AIM OF THE EXERCISE
When the word "turned" shows up in a line of the records below, copy that line.
─── MATERIAL FOR THE TASK
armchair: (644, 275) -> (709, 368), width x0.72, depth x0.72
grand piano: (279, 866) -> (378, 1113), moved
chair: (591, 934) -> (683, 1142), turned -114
──────
─── MATERIAL FOR THE TASK
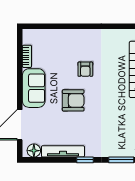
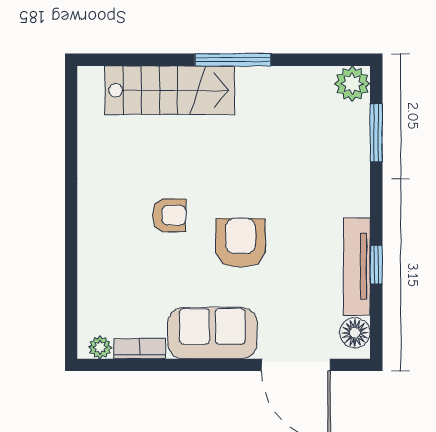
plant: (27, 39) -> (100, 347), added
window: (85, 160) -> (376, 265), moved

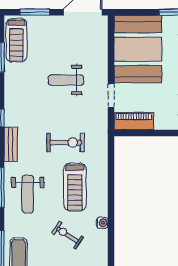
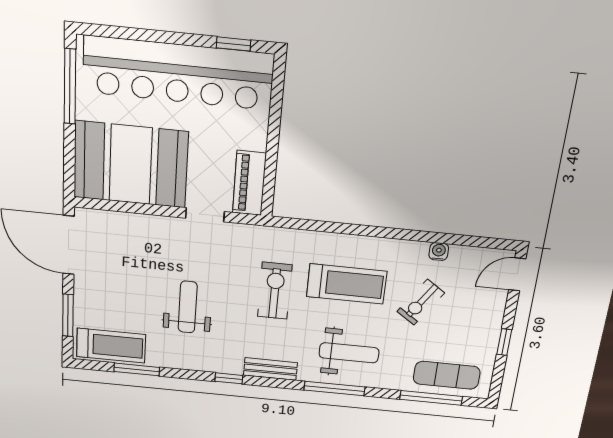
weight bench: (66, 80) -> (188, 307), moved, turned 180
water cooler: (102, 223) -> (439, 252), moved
──────
YOUR SOLUTION
chair: (591, 934) -> (683, 1142), turned -114
weight bench: (66, 80) -> (188, 307), moved, turned 180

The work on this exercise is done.